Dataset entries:
- Opening Delimiter -

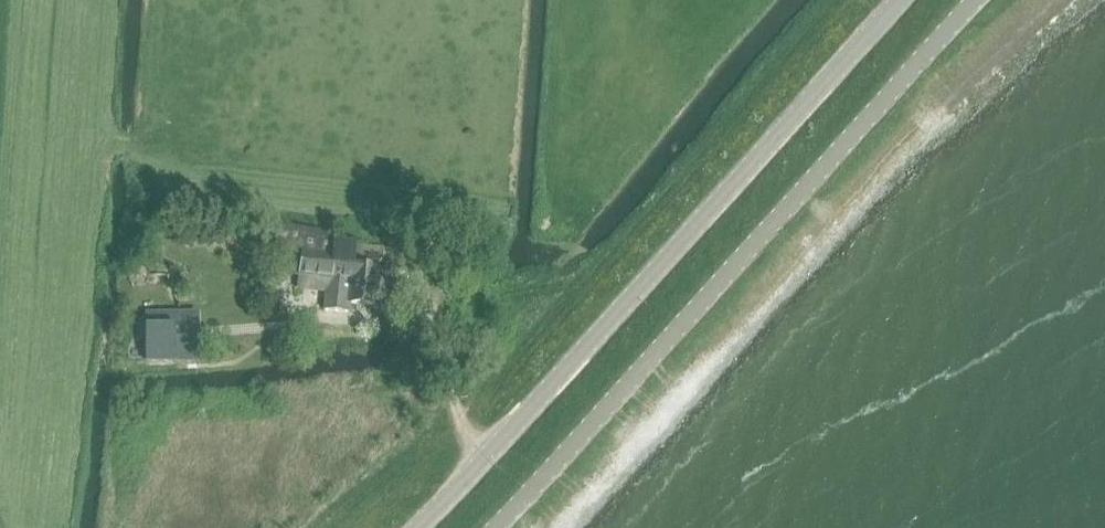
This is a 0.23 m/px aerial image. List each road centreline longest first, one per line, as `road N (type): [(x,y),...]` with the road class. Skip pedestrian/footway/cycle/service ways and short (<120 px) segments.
road 1 (tertiary): [(497,527),(977,0)]
road 2 (tertiary): [(898,0),(419,527)]
road 3 (track): [(424,293),(462,430),(482,463)]

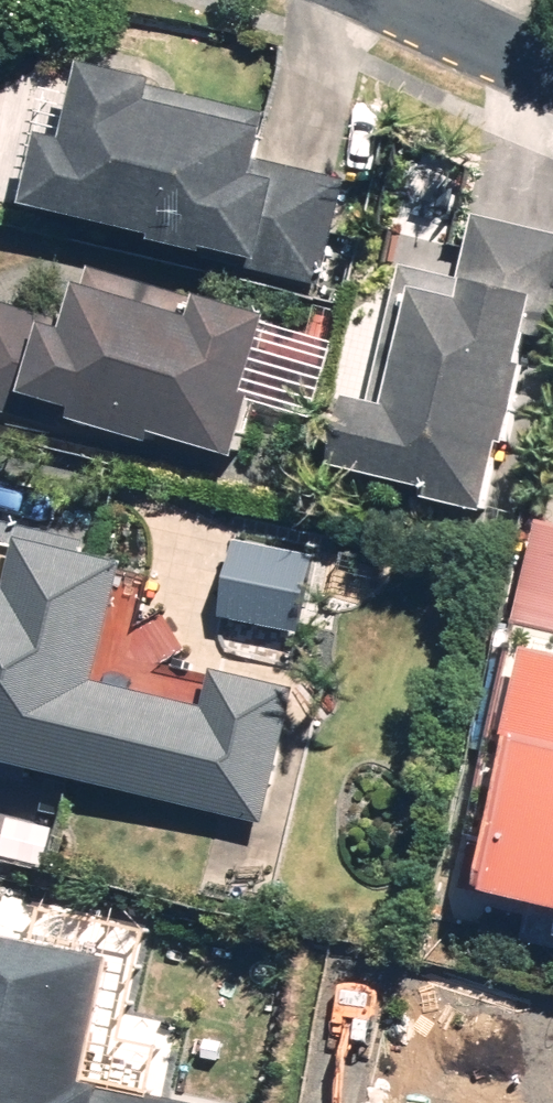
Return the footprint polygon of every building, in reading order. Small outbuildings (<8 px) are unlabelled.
[(15,225),(252,277),(271,190),(247,185),(257,139),(138,113),(143,90),(77,76),(63,140),(35,134),(15,225)] [(467,170),(402,157),(387,233),(452,245),(467,170)] [(332,417),(319,480),(478,513),(517,325),(552,332),(552,326),(552,239),(469,221),(455,288),(395,276),(365,423),(332,417)] [(233,471),(270,327),(190,307),(185,327),(134,314),(143,282),(85,267),(70,324),(0,306),(0,410),(233,471)] [(533,519),(503,618),(552,634),(552,525),(533,519)] [(97,691),(117,567),(6,548),(0,582),(0,781),(267,825),(289,691),(208,677),(203,709),(97,691)] [(536,668),(469,885),(552,910),(552,673),(536,668)] [(0,796),(0,864),(43,875),(59,811),(0,796)] [(93,1098),(79,1096),(100,969),(0,953),(0,1102),(92,1102),(93,1098)]
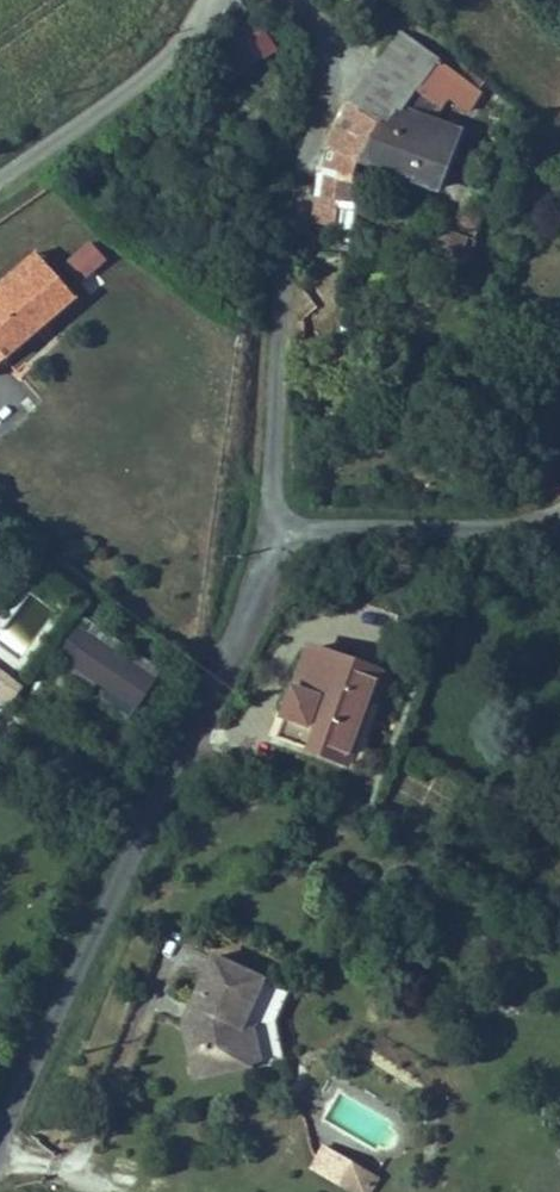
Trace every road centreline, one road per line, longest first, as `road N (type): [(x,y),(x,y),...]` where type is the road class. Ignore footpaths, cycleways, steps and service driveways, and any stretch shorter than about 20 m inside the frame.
road 1 (residential): [(0,1135),(151,814),(228,672),(259,582),(266,533)]
road 2 (residential): [(266,533),(281,247),(327,66),(324,38),(300,0)]
road 3 (residential): [(559,529),(266,533)]
road 4 (residential): [(0,182),(174,57),(209,0)]

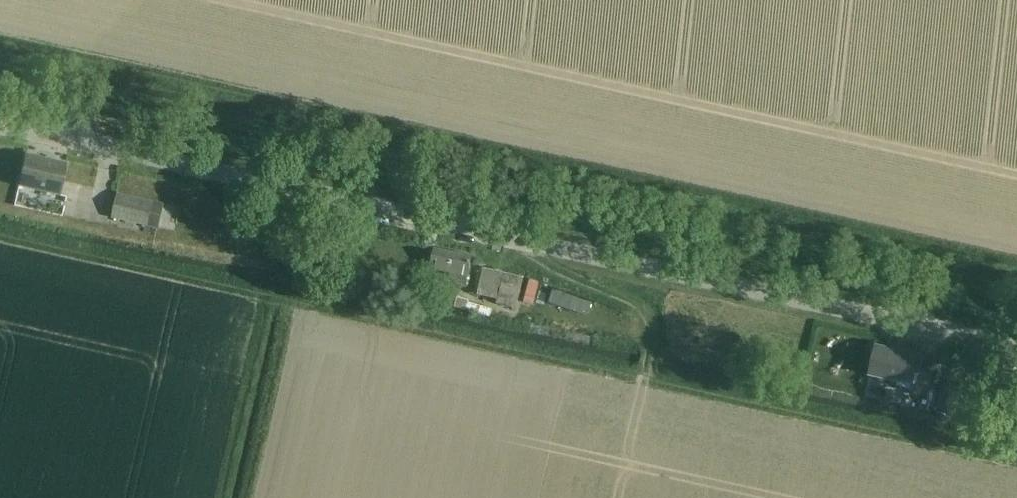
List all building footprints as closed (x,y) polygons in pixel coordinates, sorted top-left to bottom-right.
[(64,163),(23,154),(16,185),(18,186),(57,195),(64,163)] [(160,202),(116,194),(111,218),(155,227),(160,202)] [(464,287),(471,256),(434,248),(430,268),(448,272),(445,283),(464,287)] [(523,277),(482,268),(476,295),(479,295),(478,300),(496,304),(496,303),(516,308),(523,277)] [(456,291),(443,289),(440,303),(487,316),(491,309),(469,302),(469,300),(456,296),(456,291)] [(553,292),(549,305),(587,317),(592,304),(553,292)] [(911,385),(917,355),(874,347),(869,377),(911,385)] [(938,405),(936,413),(963,419),(970,390),(942,384),(941,388),(938,405)] [(886,390),(884,401),(900,405),(902,394),(886,390)]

- Closing Delimiter -

**REQUIREMENT:** Pictures excluded, set down all the entries exactly.

**EXPECTED OUTPUT:**
This is a 0.23 m/px aerial image. List each road centreline longest first, one per line, as `road N (type): [(x,y),...]` with the road class. Skip pedestrian/footway/cycle/service ways and short (<120 px) segments.
road 1 (tertiary): [(497,527),(977,0)]
road 2 (tertiary): [(898,0),(419,527)]
road 3 (track): [(424,293),(462,430),(482,463)]

Return the footprint polygon of every building, in reading order. Small outbuildings (<8 px) are unlabelled.
[(15,225),(252,277),(271,190),(247,185),(257,139),(138,113),(143,90),(77,76),(63,140),(35,134),(15,225)] [(467,170),(402,157),(387,233),(452,245),(467,170)] [(332,417),(319,480),(478,513),(517,325),(552,332),(552,326),(552,239),(469,221),(455,288),(395,276),(365,423),(332,417)] [(233,471),(270,327),(190,307),(185,327),(134,314),(143,282),(85,267),(70,324),(0,306),(0,410),(233,471)] [(533,519),(503,618),(552,634),(552,525),(533,519)] [(97,691),(117,567),(6,548),(0,582),(0,781),(267,825),(289,691),(208,677),(203,709),(97,691)] [(536,668),(469,885),(552,910),(552,673),(536,668)] [(0,796),(0,864),(43,875),(59,811),(0,796)] [(93,1098),(79,1096),(100,969),(0,953),(0,1102),(92,1102),(93,1098)]
Trace every road centreline, one road per line, longest first, as `road N (type): [(x,y),(x,y),...]` where type is the road class. Ignore footpaths, cycleways, steps and service driveways, and any stretch shorter than about 20 m inside the frame.
road 1 (residential): [(0,1135),(151,814),(228,672),(259,582),(266,533)]
road 2 (residential): [(266,533),(281,247),(327,66),(324,38),(300,0)]
road 3 (residential): [(559,529),(266,533)]
road 4 (residential): [(0,182),(174,57),(209,0)]

List all building footprints as closed (x,y) polygons in pixel coordinates, sorted top-left to bottom-right.
[(64,163),(23,154),(16,185),(18,186),(57,195),(64,163)] [(160,202),(116,194),(111,218),(155,227),(160,202)] [(464,287),(471,256),(434,248),(430,268),(448,272),(445,283),(464,287)] [(523,277),(482,268),(476,295),(479,295),(478,300),(496,304),(496,303),(516,308),(523,277)] [(456,291),(443,289),(440,303),(487,316),(491,309),(469,302),(469,300),(456,296),(456,291)] [(553,292),(549,305),(587,317),(592,304),(553,292)] [(911,385),(917,355),(874,347),(869,377),(911,385)] [(938,405),(936,413),(963,419),(970,390),(942,384),(941,388),(938,405)] [(886,390),(884,401),(900,405),(902,394),(886,390)]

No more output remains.